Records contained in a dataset
◇ ◇ ◇ ◇
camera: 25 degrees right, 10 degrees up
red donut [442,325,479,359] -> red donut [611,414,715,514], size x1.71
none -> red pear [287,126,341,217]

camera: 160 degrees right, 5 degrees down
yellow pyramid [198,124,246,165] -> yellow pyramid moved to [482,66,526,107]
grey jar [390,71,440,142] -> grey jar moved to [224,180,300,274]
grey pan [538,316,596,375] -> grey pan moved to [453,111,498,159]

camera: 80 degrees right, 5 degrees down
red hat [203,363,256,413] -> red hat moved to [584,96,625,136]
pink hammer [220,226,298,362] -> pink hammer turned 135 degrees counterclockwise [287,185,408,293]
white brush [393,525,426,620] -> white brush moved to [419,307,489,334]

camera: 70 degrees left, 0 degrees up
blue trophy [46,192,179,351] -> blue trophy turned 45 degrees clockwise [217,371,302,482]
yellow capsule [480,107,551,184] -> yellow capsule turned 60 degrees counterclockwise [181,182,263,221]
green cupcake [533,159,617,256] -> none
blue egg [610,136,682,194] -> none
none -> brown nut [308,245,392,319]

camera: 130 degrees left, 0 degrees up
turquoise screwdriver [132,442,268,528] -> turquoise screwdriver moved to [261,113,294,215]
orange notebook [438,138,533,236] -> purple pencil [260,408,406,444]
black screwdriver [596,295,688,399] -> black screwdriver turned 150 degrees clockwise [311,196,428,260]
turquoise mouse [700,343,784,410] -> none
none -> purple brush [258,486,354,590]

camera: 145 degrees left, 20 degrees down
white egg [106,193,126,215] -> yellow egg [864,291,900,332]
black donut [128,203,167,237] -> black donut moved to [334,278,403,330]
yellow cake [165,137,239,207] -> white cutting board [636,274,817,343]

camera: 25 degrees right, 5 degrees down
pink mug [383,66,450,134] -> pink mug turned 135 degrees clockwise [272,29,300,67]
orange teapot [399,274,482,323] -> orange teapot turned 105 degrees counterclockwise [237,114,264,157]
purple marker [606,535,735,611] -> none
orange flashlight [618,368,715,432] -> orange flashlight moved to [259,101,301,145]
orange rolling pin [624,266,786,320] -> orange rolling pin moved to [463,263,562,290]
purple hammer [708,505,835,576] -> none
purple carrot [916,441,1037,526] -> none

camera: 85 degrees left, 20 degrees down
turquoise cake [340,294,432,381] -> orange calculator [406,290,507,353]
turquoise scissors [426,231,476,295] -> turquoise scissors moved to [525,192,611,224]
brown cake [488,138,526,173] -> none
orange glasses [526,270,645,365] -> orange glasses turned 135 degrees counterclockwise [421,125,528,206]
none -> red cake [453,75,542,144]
◇ ◇ ◇ ◇
Your instructions
Find the word "brown" in the entries above and gather every line that holds it.

Output
none -> brown nut [308,245,392,319]
brown cake [488,138,526,173] -> none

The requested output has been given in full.